---------- PROVIDED DATA
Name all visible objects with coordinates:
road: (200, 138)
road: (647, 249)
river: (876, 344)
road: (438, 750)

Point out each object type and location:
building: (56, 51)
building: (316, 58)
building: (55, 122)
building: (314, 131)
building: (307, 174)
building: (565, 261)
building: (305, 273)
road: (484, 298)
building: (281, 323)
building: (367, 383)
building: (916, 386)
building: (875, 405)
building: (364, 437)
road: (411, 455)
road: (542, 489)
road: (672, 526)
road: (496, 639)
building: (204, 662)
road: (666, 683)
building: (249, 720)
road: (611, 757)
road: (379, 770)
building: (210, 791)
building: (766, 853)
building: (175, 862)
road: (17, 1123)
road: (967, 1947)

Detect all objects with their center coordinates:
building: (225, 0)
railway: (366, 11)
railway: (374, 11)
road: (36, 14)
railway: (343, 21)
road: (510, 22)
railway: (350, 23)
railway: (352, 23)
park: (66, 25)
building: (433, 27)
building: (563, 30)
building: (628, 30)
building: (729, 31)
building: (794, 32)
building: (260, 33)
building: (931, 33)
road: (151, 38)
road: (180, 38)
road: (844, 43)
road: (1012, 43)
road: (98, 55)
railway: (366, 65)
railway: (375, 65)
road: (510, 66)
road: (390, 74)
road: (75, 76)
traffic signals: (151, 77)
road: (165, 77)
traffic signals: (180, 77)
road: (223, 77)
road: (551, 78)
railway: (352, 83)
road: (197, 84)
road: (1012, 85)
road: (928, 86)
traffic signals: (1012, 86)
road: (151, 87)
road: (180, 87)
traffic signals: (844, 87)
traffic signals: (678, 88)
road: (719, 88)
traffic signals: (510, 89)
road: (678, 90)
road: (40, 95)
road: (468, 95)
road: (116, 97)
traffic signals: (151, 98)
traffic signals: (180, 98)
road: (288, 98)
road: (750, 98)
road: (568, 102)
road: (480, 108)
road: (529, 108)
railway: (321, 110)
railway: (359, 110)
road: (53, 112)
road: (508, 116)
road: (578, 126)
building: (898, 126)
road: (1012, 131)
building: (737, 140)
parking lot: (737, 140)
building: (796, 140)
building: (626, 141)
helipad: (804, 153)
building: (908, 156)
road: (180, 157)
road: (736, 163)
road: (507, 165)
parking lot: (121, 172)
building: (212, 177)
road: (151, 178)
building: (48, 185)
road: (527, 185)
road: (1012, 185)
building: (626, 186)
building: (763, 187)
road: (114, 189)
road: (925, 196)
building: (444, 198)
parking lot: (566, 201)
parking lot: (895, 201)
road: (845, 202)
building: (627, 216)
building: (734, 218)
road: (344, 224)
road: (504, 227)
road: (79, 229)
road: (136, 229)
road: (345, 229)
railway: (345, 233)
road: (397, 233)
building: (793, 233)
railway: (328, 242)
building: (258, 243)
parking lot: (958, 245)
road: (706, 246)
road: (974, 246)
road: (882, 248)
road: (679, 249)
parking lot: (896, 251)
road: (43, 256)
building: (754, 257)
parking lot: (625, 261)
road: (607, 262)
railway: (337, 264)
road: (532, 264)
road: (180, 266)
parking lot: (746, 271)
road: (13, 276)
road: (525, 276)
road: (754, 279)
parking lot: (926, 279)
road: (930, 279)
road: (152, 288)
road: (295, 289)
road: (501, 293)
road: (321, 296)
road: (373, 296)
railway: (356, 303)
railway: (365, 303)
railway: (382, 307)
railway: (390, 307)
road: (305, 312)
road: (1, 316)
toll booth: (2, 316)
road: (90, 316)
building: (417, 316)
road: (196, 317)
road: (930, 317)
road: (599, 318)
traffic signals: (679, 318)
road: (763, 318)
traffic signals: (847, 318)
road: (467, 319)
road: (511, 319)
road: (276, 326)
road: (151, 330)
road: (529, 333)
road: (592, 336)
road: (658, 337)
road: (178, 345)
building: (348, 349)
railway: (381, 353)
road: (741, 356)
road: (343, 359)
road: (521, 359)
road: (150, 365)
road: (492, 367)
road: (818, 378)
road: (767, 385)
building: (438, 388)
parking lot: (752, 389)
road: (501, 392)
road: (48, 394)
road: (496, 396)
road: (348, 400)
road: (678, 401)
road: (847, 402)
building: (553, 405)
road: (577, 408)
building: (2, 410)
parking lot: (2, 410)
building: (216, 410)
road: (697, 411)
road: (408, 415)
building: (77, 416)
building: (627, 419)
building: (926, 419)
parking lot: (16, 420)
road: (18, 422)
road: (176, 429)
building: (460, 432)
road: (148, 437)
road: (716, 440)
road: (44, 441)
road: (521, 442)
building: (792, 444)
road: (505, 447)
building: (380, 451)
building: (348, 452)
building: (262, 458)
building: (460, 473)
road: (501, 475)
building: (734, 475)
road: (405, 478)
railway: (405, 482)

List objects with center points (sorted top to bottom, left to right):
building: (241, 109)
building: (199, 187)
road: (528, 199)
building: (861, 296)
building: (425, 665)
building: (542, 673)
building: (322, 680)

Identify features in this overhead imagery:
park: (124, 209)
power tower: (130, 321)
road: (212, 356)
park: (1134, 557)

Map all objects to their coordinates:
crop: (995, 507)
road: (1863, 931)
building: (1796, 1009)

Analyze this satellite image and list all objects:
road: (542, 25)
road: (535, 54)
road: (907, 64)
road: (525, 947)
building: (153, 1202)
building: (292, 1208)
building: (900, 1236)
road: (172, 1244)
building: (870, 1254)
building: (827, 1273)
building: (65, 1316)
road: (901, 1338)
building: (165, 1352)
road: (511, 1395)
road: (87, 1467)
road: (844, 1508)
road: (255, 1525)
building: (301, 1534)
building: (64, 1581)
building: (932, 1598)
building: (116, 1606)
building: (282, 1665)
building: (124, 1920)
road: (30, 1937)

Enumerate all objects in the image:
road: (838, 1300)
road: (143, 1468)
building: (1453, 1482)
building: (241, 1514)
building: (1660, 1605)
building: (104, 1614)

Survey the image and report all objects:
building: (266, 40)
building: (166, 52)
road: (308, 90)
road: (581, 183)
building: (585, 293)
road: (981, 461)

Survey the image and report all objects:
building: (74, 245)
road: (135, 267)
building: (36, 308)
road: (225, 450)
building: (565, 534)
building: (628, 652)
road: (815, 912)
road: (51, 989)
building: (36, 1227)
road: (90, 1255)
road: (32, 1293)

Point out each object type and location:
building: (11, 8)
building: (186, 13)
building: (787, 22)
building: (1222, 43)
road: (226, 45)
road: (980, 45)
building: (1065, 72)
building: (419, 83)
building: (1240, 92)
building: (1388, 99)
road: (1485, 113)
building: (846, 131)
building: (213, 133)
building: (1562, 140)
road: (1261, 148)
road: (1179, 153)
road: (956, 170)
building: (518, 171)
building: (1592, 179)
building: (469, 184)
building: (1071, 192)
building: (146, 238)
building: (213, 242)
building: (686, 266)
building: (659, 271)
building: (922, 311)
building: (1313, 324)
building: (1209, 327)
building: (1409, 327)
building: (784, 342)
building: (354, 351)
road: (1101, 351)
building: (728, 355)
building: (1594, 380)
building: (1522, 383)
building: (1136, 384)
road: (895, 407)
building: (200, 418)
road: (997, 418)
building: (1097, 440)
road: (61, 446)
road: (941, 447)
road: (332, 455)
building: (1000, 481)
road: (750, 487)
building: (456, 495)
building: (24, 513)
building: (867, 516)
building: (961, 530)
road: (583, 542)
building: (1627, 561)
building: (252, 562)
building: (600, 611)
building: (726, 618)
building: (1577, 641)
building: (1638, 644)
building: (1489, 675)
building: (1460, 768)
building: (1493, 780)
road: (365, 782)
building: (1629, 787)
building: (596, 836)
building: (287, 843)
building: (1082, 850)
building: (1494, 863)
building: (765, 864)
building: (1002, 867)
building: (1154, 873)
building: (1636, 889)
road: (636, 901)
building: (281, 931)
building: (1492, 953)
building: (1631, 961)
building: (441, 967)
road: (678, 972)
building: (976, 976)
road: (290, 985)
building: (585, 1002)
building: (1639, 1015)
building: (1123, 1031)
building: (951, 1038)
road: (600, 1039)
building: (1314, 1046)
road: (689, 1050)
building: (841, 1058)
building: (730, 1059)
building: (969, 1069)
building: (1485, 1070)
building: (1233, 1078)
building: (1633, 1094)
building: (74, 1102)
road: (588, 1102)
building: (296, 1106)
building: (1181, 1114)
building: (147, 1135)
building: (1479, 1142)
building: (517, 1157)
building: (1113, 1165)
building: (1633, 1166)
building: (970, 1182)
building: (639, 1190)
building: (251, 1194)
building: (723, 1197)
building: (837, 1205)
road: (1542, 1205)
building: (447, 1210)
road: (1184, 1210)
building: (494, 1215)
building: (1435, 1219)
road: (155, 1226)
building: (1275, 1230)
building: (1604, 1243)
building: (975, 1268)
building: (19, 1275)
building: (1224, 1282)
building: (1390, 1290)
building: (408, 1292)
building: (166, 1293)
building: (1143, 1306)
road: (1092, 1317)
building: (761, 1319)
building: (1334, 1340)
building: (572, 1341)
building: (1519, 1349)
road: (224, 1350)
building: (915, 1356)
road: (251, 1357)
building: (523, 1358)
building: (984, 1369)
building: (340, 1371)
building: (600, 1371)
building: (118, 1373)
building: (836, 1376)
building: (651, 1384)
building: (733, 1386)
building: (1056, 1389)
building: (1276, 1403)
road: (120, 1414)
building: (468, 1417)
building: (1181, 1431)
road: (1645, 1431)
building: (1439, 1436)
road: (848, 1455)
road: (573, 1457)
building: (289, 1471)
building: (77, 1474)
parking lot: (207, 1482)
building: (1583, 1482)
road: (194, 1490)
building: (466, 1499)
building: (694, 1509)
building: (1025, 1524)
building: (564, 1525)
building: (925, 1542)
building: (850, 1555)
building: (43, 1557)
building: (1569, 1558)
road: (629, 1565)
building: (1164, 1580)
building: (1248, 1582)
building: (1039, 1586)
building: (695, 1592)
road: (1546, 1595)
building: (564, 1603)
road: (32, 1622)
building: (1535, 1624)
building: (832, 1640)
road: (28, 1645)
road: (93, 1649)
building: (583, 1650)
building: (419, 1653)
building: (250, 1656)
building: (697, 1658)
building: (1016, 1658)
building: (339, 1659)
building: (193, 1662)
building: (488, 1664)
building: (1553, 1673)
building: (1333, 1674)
--------------------
Scan the entries above and return each line that holds "coordinates".

[RESPONSE AREA]
Name all visible objects with coordinates:
Detect all objects with their center coordinates:
Map all objects to their coordinates:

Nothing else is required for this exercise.